Assigned task: The answer is the full listing restated exactly, without any pictures.

Recorded data:
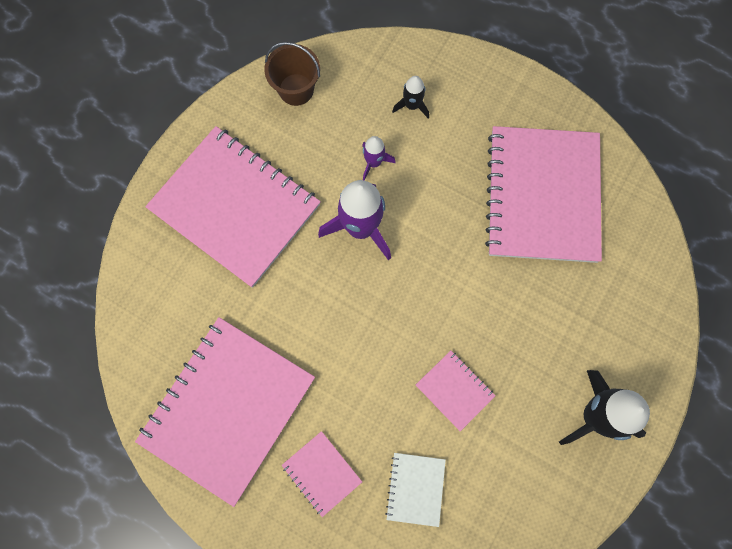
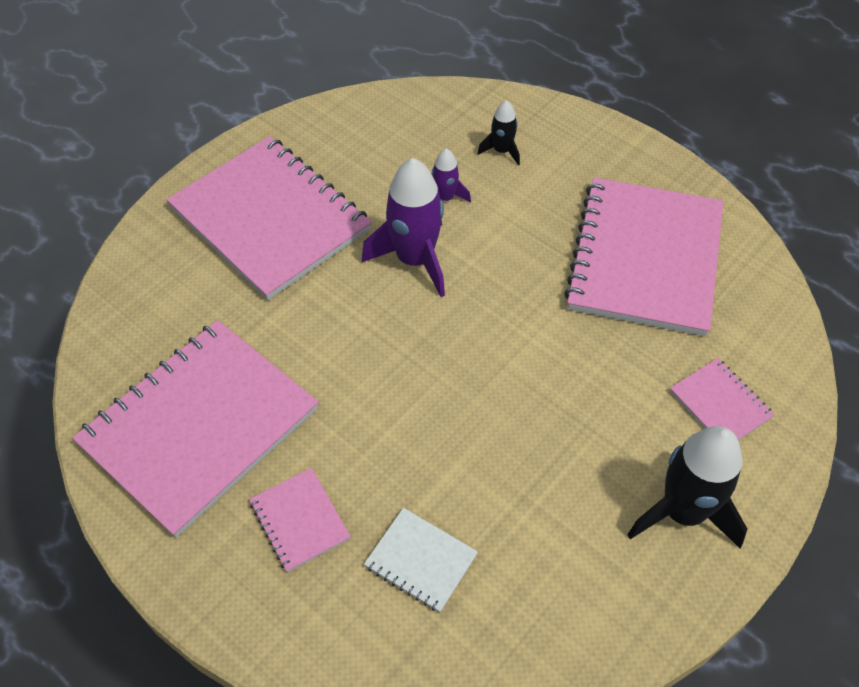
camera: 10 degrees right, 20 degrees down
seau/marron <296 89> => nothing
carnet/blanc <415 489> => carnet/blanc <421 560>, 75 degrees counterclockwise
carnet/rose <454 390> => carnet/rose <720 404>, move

Solution to this task:
camera: 10 degrees right, 20 degrees down
seau/marron <296 89> => nothing
carnet/blanc <415 489> => carnet/blanc <421 560>, 75 degrees counterclockwise
carnet/rose <454 390> => carnet/rose <720 404>, move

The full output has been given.